= Beginning of Section =

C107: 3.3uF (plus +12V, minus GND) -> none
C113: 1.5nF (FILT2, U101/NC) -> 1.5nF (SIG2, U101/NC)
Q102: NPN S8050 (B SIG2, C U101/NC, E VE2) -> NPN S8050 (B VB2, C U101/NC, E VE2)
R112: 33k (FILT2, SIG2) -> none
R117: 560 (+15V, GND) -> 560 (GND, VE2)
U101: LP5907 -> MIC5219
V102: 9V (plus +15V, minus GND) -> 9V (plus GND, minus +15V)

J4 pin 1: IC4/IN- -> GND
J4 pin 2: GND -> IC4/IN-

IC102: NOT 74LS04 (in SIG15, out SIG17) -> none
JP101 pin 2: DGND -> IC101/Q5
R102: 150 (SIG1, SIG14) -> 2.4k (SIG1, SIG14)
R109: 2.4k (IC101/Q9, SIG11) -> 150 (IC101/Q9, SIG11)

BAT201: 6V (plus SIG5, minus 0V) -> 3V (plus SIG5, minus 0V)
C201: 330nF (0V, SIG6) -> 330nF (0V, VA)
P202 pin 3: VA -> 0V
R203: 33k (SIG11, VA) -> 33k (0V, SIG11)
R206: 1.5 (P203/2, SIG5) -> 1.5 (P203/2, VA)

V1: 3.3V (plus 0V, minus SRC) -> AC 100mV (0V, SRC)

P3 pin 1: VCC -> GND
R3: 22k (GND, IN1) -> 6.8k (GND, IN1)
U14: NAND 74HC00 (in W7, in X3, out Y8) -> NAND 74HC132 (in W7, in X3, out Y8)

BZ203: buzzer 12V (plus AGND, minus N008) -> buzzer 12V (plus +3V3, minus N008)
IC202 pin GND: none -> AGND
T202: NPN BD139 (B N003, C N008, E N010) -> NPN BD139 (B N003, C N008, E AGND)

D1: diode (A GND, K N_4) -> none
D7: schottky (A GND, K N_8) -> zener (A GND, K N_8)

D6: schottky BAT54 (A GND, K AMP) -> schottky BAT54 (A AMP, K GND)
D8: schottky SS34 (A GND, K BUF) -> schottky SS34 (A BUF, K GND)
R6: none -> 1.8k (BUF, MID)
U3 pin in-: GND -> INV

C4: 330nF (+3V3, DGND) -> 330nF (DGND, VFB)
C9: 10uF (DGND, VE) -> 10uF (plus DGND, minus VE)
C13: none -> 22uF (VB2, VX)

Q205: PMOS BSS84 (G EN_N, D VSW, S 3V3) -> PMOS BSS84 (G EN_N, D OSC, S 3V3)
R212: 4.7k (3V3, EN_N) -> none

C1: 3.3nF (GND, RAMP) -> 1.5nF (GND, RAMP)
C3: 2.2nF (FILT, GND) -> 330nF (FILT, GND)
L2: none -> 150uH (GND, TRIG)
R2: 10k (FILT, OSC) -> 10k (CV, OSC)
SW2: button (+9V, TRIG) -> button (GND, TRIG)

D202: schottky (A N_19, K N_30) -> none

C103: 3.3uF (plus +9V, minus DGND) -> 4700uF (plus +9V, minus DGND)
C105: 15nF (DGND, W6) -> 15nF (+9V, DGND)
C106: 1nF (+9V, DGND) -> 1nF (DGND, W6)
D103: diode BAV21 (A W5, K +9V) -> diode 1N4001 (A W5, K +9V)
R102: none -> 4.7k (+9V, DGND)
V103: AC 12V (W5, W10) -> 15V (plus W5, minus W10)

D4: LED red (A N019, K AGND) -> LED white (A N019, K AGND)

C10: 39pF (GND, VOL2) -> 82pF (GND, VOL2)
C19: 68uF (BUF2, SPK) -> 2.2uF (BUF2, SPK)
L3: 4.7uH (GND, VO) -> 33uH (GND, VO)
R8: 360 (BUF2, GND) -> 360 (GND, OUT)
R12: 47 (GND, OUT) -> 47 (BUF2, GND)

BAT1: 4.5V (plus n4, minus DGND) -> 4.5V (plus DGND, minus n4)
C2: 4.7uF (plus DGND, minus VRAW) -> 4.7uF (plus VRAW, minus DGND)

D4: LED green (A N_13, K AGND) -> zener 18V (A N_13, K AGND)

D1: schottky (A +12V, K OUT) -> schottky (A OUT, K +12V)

= End of Section =

BRIEF: Reproduce the entries above exactly, but only the lines between the line holding "R2: 10k (FILT, OSC) -> 10k (CV, OSC)" and the line holding "D103: diode BAV21", inclusive.

SOLVED PROBLEM:
R2: 10k (FILT, OSC) -> 10k (CV, OSC)
SW2: button (+9V, TRIG) -> button (GND, TRIG)

D202: schottky (A N_19, K N_30) -> none

C103: 3.3uF (plus +9V, minus DGND) -> 4700uF (plus +9V, minus DGND)
C105: 15nF (DGND, W6) -> 15nF (+9V, DGND)
C106: 1nF (+9V, DGND) -> 1nF (DGND, W6)
D103: diode BAV21 (A W5, K +9V) -> diode 1N4001 (A W5, K +9V)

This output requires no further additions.